## Information supplied
=== Begin Enclosure ===

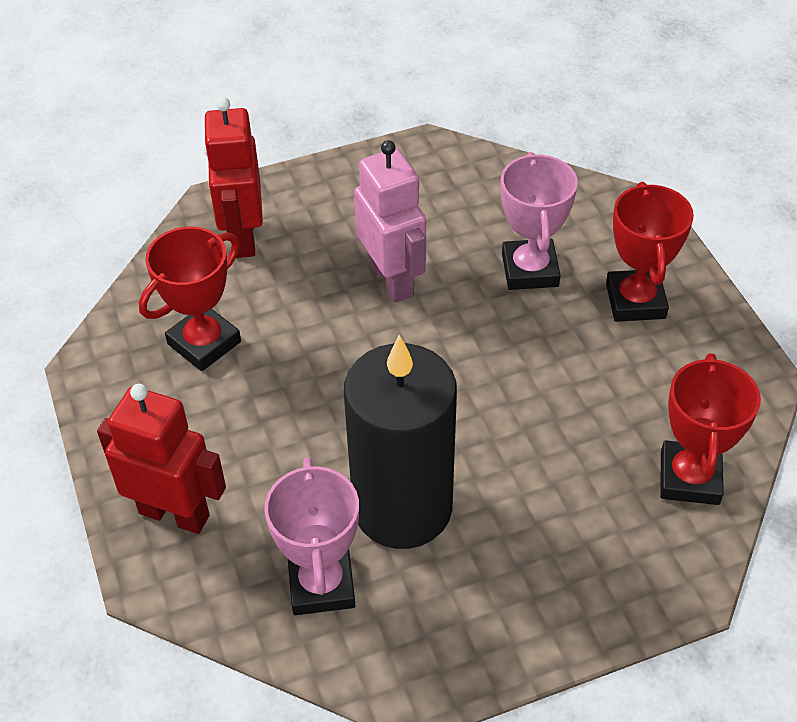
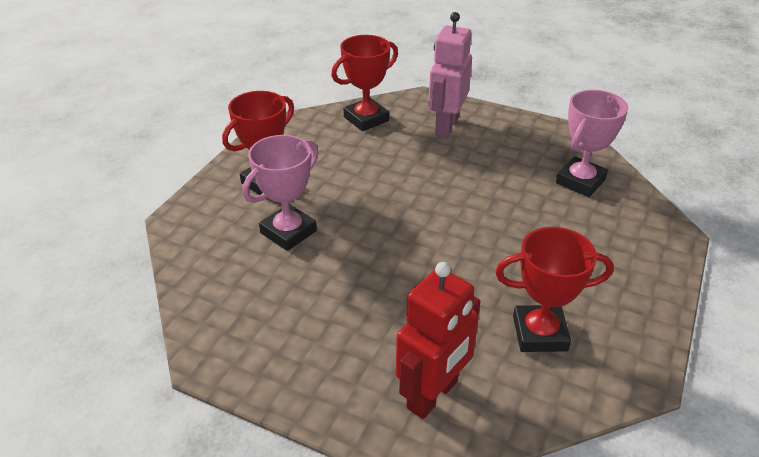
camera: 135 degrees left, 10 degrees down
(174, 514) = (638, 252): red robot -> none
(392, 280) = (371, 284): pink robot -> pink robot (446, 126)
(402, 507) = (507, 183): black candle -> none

=== End Enclosure ===

## Work task
Every line containing the string "robot" should be pulled from the listing and copied.

## Finished exercise
(174, 514) = (638, 252): red robot -> none
(392, 280) = (371, 284): pink robot -> pink robot (446, 126)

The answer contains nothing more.